What to do - Would you copy, word for word, each line from the one with "RADIO pin CE: D2 -> TX" to the end of the listing below, skipping all pictures?

Data for review -
▶

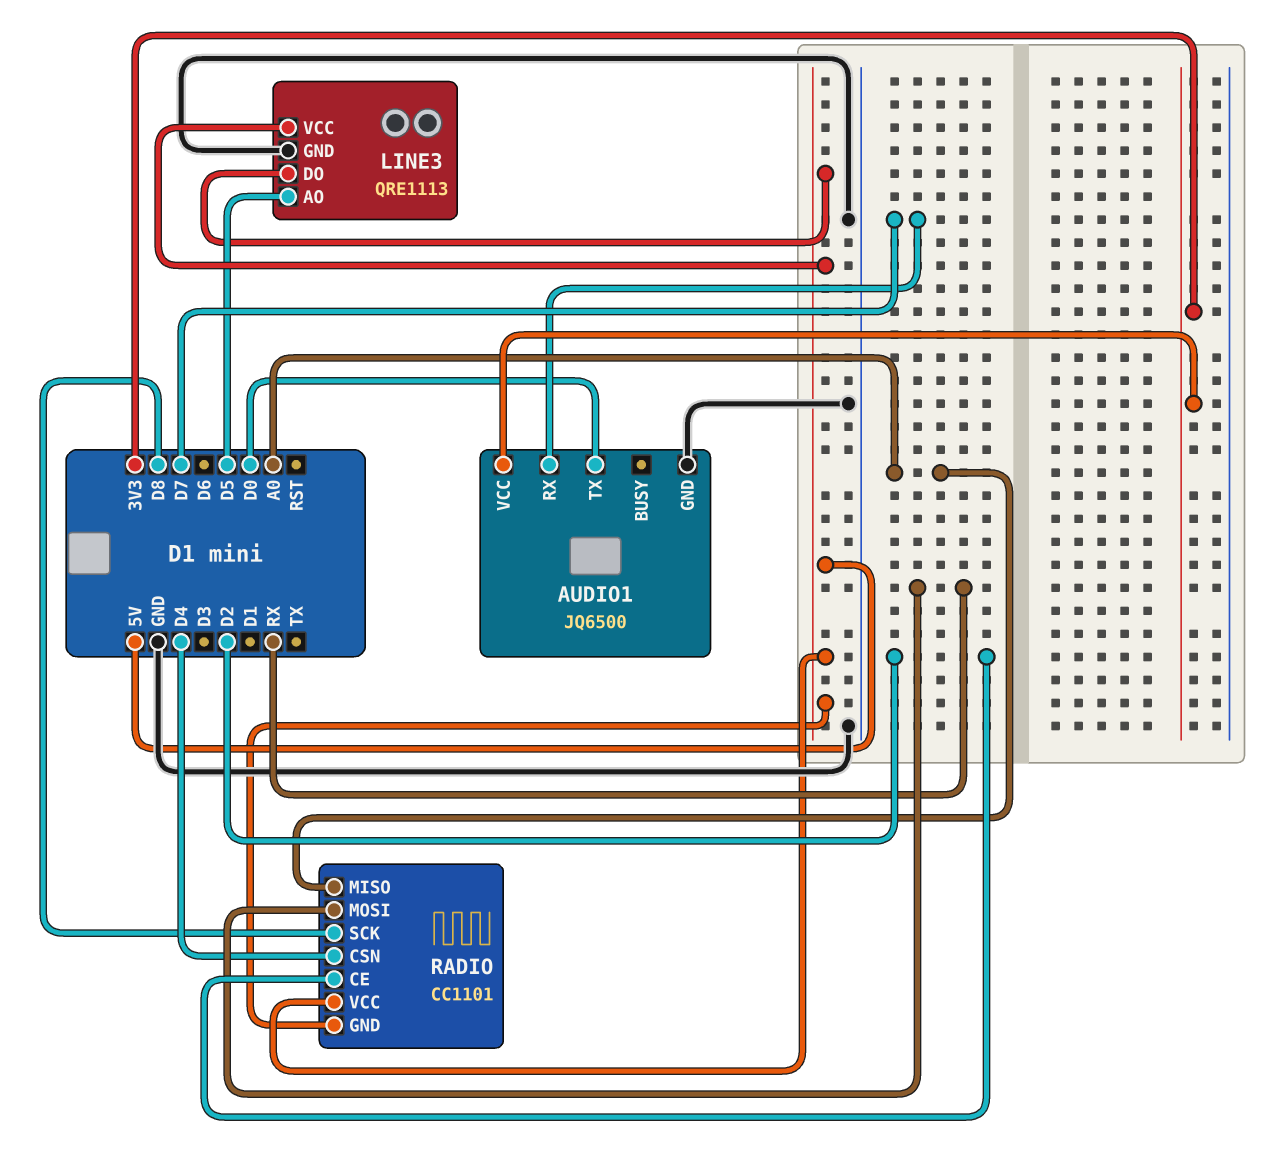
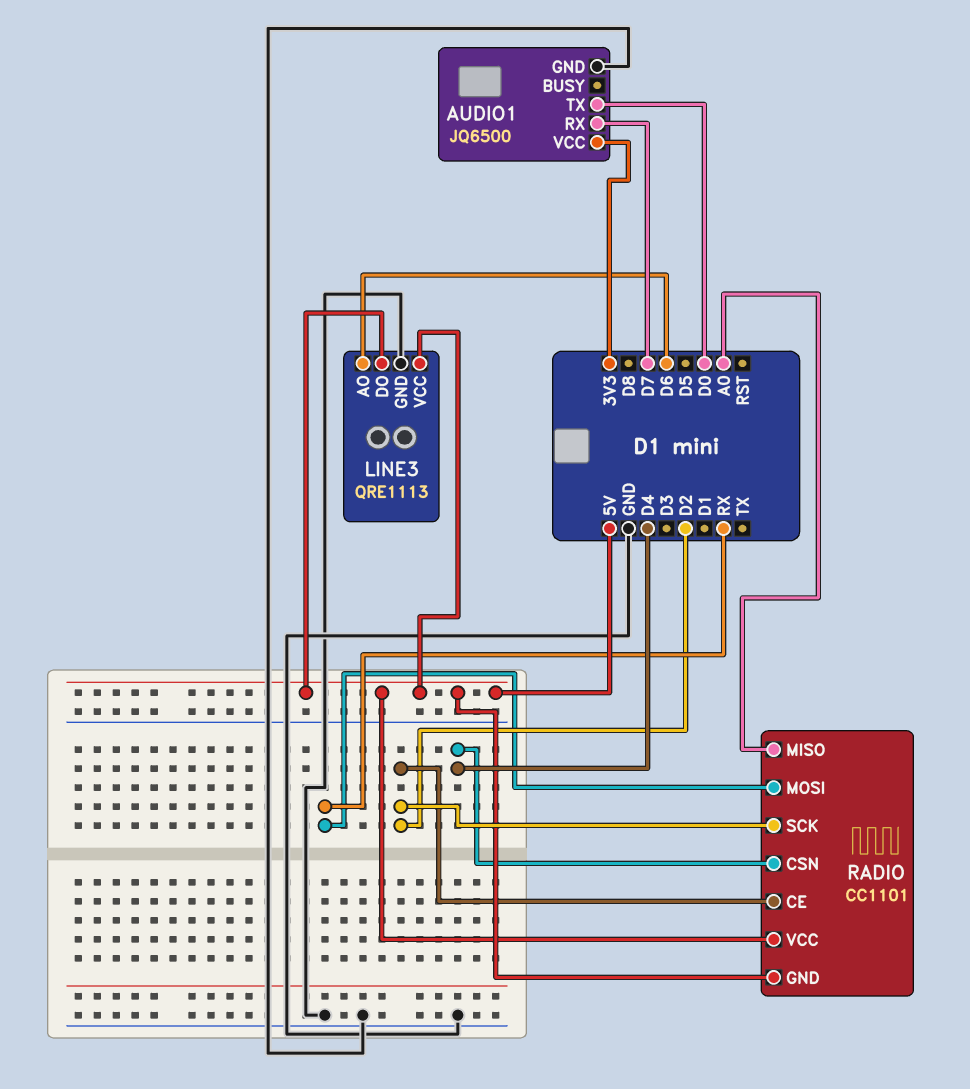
LINE3 pin AO: D5 -> D6
RADIO pin SCK: D8 -> D2

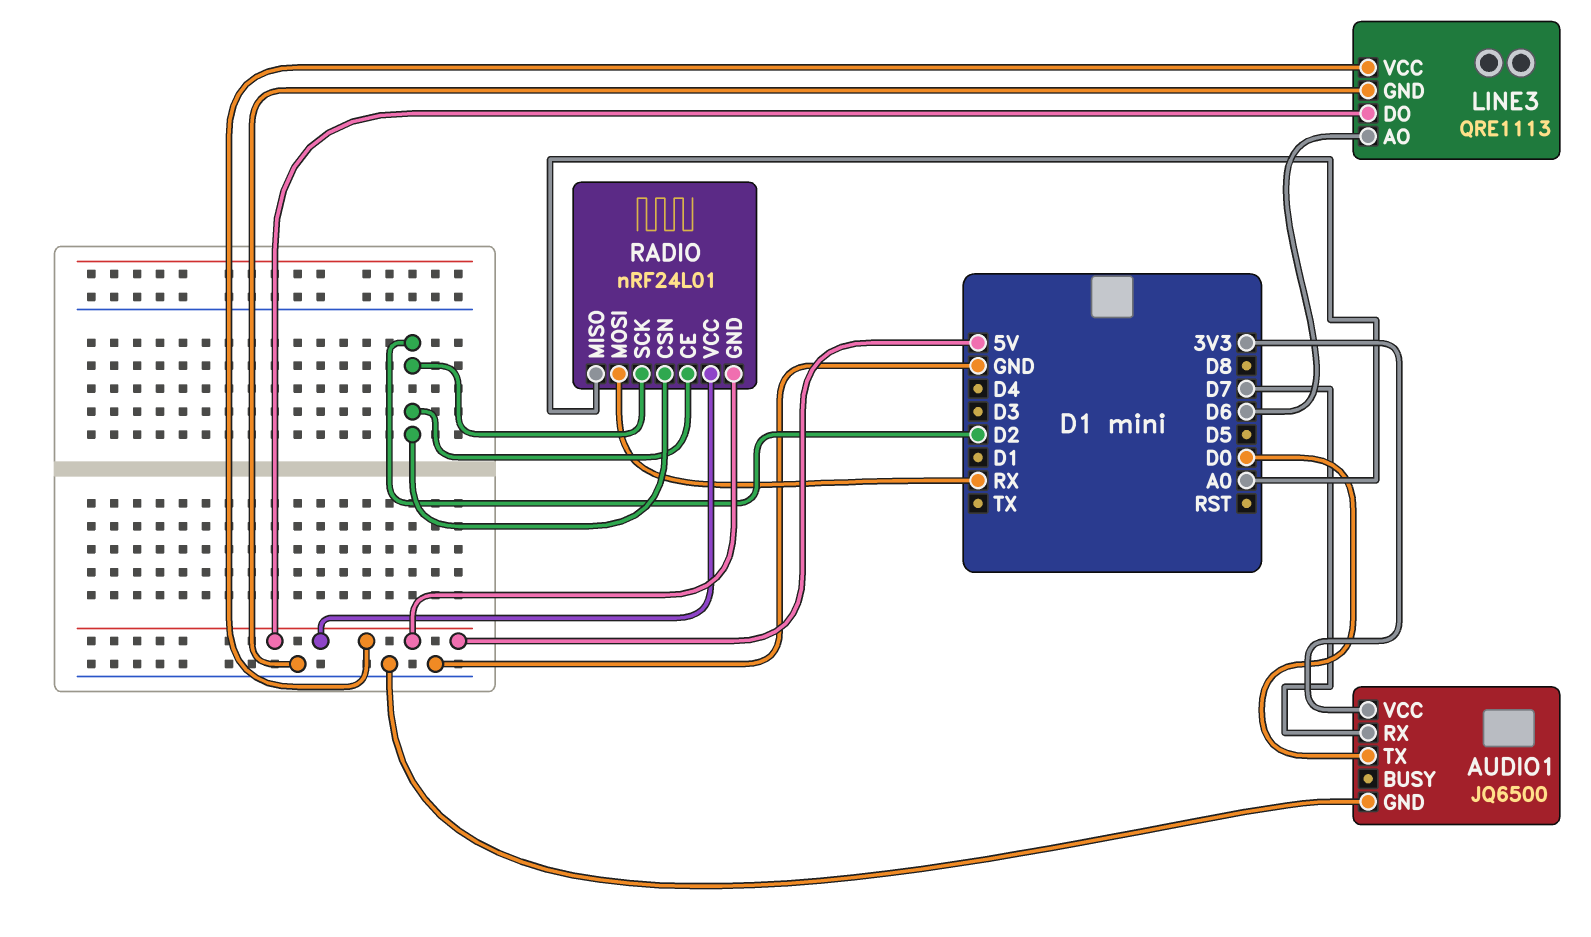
RADIO: CC1101 -> nRF24L01
RADIO pin CSN: D4 -> D2

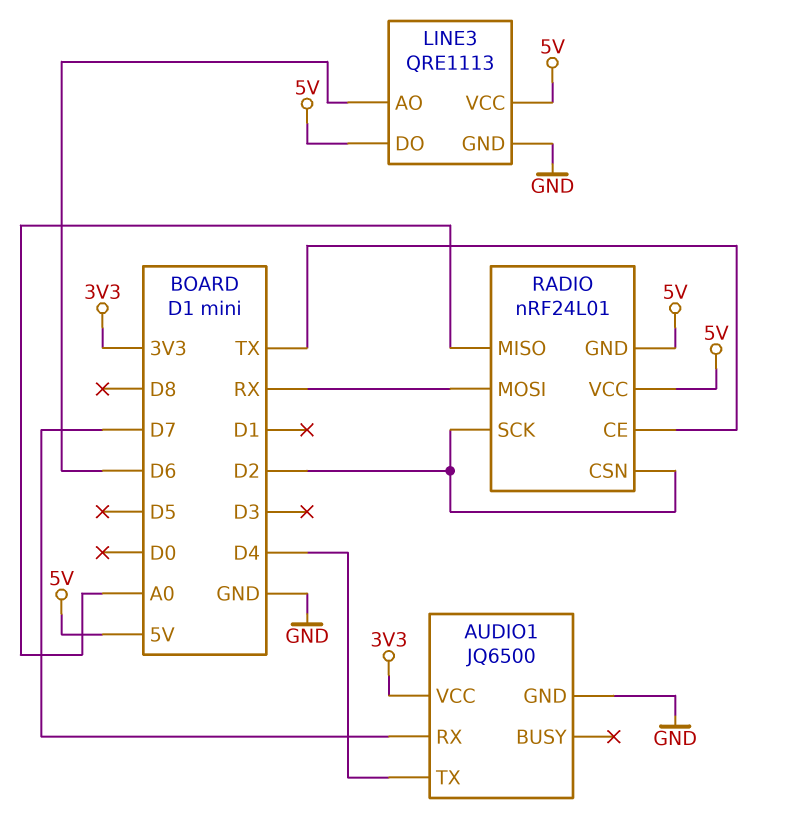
AUDIO1 pin TX: D0 -> D4
RADIO pin CE: D2 -> TX

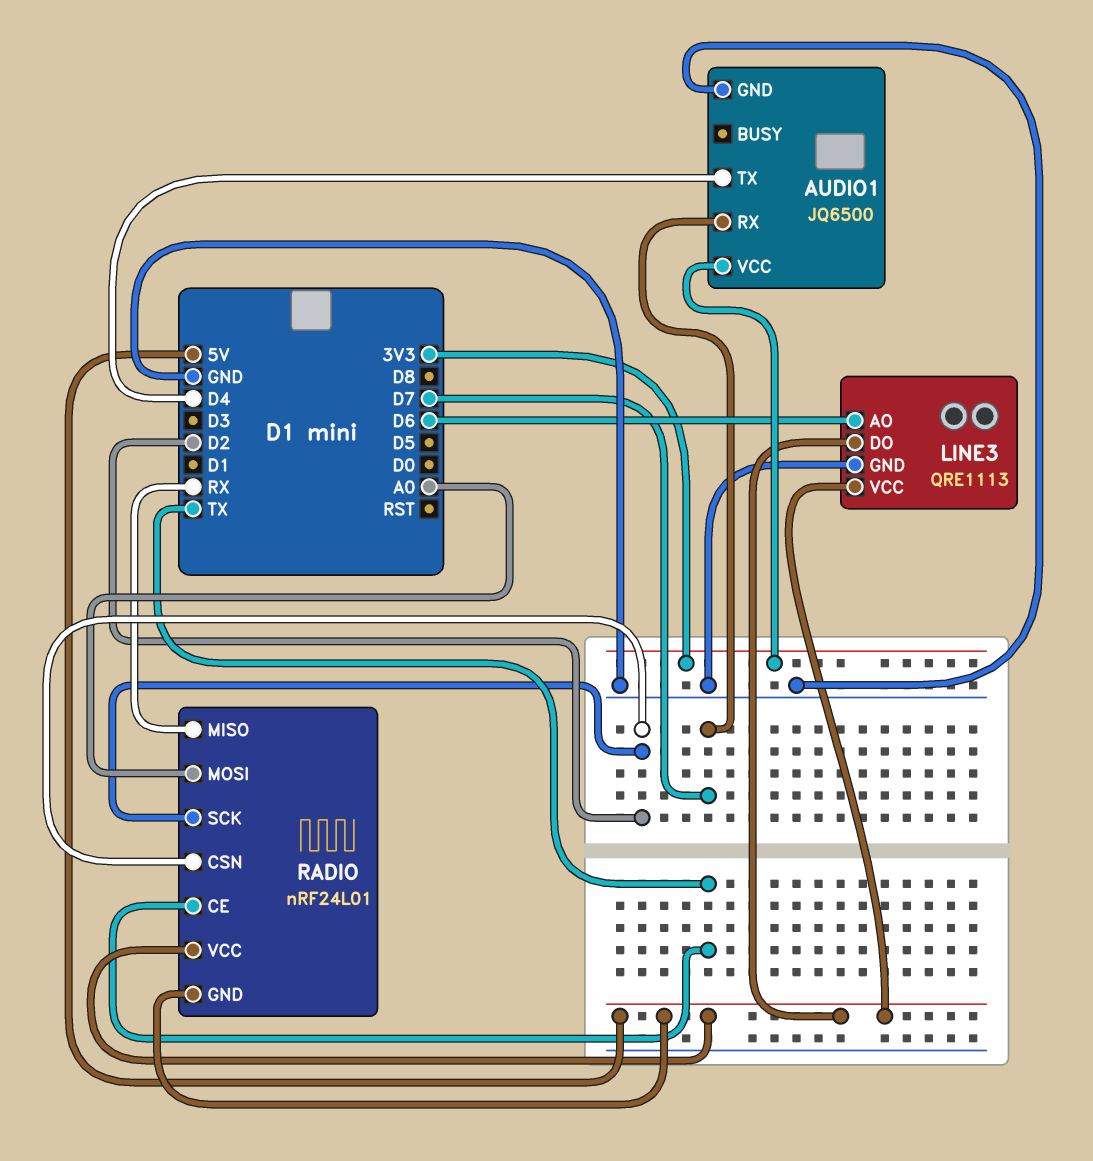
RADIO pin MISO: A0 -> RX
RADIO pin MOSI: RX -> A0

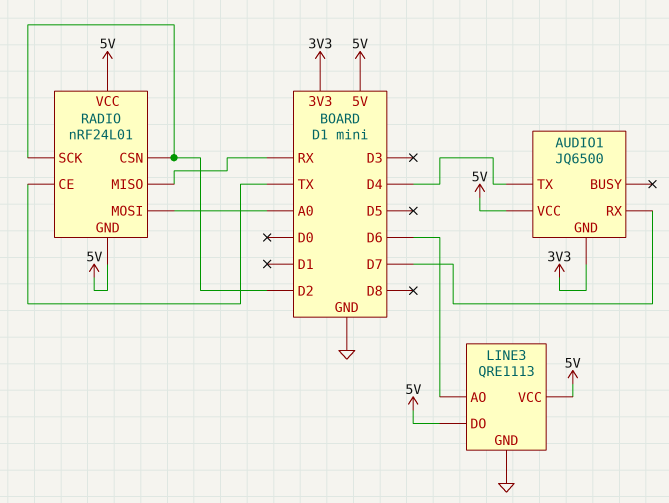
AUDIO1 pin GND: GND -> 3V3
AUDIO1 pin VCC: 3V3 -> 5V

◀

Finished task -
RADIO pin CE: D2 -> TX

RADIO pin MISO: A0 -> RX
RADIO pin MOSI: RX -> A0

AUDIO1 pin GND: GND -> 3V3
AUDIO1 pin VCC: 3V3 -> 5V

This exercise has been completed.